What you will do:
Reproduce the entries below, swapping "Goalkeeping coach" for "Goalkeeper coach" and keeping everything else unchanged.

Provided material:
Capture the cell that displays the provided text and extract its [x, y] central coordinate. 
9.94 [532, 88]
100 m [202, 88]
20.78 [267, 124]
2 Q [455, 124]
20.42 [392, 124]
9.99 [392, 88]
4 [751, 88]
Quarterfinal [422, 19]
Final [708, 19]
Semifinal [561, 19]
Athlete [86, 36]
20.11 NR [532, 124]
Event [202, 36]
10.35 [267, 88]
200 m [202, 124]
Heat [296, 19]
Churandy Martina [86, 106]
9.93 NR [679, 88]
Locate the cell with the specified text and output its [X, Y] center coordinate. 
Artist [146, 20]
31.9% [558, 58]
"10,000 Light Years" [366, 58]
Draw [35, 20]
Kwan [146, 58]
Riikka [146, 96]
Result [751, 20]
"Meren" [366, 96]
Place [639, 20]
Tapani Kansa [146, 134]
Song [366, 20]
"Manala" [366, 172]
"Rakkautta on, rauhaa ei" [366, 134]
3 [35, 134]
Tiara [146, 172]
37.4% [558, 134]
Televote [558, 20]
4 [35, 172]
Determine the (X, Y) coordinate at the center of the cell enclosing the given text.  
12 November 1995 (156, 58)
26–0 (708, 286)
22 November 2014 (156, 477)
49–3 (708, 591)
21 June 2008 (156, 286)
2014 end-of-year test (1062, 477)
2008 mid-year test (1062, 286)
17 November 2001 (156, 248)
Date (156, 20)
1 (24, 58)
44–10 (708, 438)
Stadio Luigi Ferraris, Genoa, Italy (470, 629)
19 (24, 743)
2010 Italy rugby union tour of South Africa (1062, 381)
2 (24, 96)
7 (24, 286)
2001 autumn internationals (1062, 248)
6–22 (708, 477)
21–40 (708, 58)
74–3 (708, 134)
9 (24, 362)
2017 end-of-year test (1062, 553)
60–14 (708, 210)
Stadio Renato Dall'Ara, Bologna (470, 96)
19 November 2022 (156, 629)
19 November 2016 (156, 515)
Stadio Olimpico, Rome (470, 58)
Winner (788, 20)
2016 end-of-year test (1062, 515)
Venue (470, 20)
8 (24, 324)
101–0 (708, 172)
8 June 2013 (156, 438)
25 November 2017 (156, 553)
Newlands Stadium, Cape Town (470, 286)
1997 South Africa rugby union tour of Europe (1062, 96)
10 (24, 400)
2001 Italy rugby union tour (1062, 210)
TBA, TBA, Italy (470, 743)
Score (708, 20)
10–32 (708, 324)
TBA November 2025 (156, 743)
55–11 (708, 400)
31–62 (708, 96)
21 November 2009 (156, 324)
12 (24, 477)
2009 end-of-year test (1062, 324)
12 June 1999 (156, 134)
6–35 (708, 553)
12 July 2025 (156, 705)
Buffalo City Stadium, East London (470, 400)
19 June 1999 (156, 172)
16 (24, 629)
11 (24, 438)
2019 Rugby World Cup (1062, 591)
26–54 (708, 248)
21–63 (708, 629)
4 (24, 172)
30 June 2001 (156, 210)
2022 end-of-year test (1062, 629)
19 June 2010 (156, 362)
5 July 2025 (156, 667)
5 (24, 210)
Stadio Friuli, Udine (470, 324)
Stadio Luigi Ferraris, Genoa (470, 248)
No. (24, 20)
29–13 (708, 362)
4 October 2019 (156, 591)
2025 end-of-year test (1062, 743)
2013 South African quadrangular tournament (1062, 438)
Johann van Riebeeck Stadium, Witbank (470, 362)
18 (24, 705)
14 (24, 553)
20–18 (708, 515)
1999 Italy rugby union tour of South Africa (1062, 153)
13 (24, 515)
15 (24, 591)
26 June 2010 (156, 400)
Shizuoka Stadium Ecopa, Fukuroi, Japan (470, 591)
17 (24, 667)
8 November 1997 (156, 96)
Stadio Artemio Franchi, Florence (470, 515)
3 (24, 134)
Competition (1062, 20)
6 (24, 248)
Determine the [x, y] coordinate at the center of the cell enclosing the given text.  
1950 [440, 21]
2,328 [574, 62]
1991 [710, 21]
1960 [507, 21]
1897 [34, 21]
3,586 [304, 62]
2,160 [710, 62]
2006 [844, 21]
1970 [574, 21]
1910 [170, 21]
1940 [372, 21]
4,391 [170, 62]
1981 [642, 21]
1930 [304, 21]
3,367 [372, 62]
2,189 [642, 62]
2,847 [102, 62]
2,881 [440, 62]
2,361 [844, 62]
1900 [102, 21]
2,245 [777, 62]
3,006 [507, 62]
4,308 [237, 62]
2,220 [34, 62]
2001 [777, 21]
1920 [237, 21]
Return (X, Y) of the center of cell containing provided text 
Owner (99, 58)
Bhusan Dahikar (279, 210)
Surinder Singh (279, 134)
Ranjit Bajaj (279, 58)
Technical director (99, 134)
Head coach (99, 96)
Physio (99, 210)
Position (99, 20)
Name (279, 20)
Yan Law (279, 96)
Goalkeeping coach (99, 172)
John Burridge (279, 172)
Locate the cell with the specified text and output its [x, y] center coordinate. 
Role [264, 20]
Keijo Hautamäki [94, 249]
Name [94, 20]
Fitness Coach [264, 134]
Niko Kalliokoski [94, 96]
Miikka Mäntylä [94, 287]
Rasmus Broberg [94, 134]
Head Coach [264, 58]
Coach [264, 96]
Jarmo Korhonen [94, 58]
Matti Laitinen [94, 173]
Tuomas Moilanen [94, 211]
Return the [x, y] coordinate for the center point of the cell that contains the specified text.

Task answer:
Capture the cell that displays the provided text and extract its [x, y] central coordinate. 
9.94 [532, 88]
100 m [202, 88]
20.78 [267, 124]
2 Q [455, 124]
20.42 [392, 124]
9.99 [392, 88]
4 [751, 88]
Quarterfinal [422, 19]
Final [708, 19]
Semifinal [561, 19]
Athlete [86, 36]
20.11 NR [532, 124]
Event [202, 36]
10.35 [267, 88]
200 m [202, 124]
Heat [296, 19]
Churandy Martina [86, 106]
9.93 NR [679, 88]
Locate the cell with the specified text and output its [X, Y] center coordinate. 
Artist [146, 20]
31.9% [558, 58]
"10,000 Light Years" [366, 58]
Draw [35, 20]
Kwan [146, 58]
Riikka [146, 96]
Result [751, 20]
"Meren" [366, 96]
Place [639, 20]
Tapani Kansa [146, 134]
Song [366, 20]
"Manala" [366, 172]
"Rakkautta on, rauhaa ei" [366, 134]
3 [35, 134]
Tiara [146, 172]
37.4% [558, 134]
Televote [558, 20]
4 [35, 172]
Determine the (X, Y) coordinate at the center of the cell enclosing the given text.  
12 November 1995 (156, 58)
26–0 (708, 286)
22 November 2014 (156, 477)
49–3 (708, 591)
21 June 2008 (156, 286)
2014 end-of-year test (1062, 477)
2008 mid-year test (1062, 286)
17 November 2001 (156, 248)
Date (156, 20)
1 (24, 58)
44–10 (708, 438)
Stadio Luigi Ferraris, Genoa, Italy (470, 629)
19 (24, 743)
2010 Italy rugby union tour of South Africa (1062, 381)
2 (24, 96)
7 (24, 286)
2001 autumn internationals (1062, 248)
6–22 (708, 477)
21–40 (708, 58)
74–3 (708, 134)
9 (24, 362)
2017 end-of-year test (1062, 553)
60–14 (708, 210)
Stadio Renato Dall'Ara, Bologna (470, 96)
19 November 2022 (156, 629)
19 November 2016 (156, 515)
Stadio Olimpico, Rome (470, 58)
Winner (788, 20)
2016 end-of-year test (1062, 515)
Venue (470, 20)
8 (24, 324)
101–0 (708, 172)
8 June 2013 (156, 438)
25 November 2017 (156, 553)
Newlands Stadium, Cape Town (470, 286)
1997 South Africa rugby union tour of Europe (1062, 96)
10 (24, 400)
2001 Italy rugby union tour (1062, 210)
TBA, TBA, Italy (470, 743)
Score (708, 20)
10–32 (708, 324)
TBA November 2025 (156, 743)
55–11 (708, 400)
31–62 (708, 96)
21 November 2009 (156, 324)
12 (24, 477)
2009 end-of-year test (1062, 324)
12 June 1999 (156, 134)
6–35 (708, 553)
12 July 2025 (156, 705)
Buffalo City Stadium, East London (470, 400)
19 June 1999 (156, 172)
16 (24, 629)
11 (24, 438)
2019 Rugby World Cup (1062, 591)
26–54 (708, 248)
21–63 (708, 629)
4 (24, 172)
30 June 2001 (156, 210)
2022 end-of-year test (1062, 629)
19 June 2010 (156, 362)
5 July 2025 (156, 667)
5 (24, 210)
Stadio Friuli, Udine (470, 324)
Stadio Luigi Ferraris, Genoa (470, 248)
No. (24, 20)
29–13 (708, 362)
4 October 2019 (156, 591)
2025 end-of-year test (1062, 743)
2013 South African quadrangular tournament (1062, 438)
Johann van Riebeeck Stadium, Witbank (470, 362)
18 (24, 705)
14 (24, 553)
20–18 (708, 515)
1999 Italy rugby union tour of South Africa (1062, 153)
13 (24, 515)
15 (24, 591)
26 June 2010 (156, 400)
Shizuoka Stadium Ecopa, Fukuroi, Japan (470, 591)
17 (24, 667)
8 November 1997 (156, 96)
Stadio Artemio Franchi, Florence (470, 515)
3 (24, 134)
Competition (1062, 20)
6 (24, 248)
Determine the [x, y] coordinate at the center of the cell enclosing the given text.  
1950 [440, 21]
2,328 [574, 62]
1991 [710, 21]
1960 [507, 21]
1897 [34, 21]
3,586 [304, 62]
2,160 [710, 62]
2006 [844, 21]
1970 [574, 21]
1910 [170, 21]
1940 [372, 21]
4,391 [170, 62]
1981 [642, 21]
1930 [304, 21]
3,367 [372, 62]
2,189 [642, 62]
2,847 [102, 62]
2,881 [440, 62]
2,361 [844, 62]
1900 [102, 21]
2,245 [777, 62]
3,006 [507, 62]
4,308 [237, 62]
2,220 [34, 62]
2001 [777, 21]
1920 [237, 21]
Return (X, Y) of the center of cell containing provided text 
Owner (99, 58)
Bhusan Dahikar (279, 210)
Surinder Singh (279, 134)
Ranjit Bajaj (279, 58)
Technical director (99, 134)
Head coach (99, 96)
Physio (99, 210)
Position (99, 20)
Name (279, 20)
Yan Law (279, 96)
Goalkeeper coach (99, 172)
John Burridge (279, 172)
Locate the cell with the specified text and output its [x, y] center coordinate. 
Role [264, 20]
Keijo Hautamäki [94, 249]
Name [94, 20]
Fitness Coach [264, 134]
Niko Kalliokoski [94, 96]
Miikka Mäntylä [94, 287]
Rasmus Broberg [94, 134]
Head Coach [264, 58]
Coach [264, 96]
Jarmo Korhonen [94, 58]
Matti Laitinen [94, 173]
Tuomas Moilanen [94, 211]
Return the [x, y] coordinate for the center point of the cell that contains the specified text.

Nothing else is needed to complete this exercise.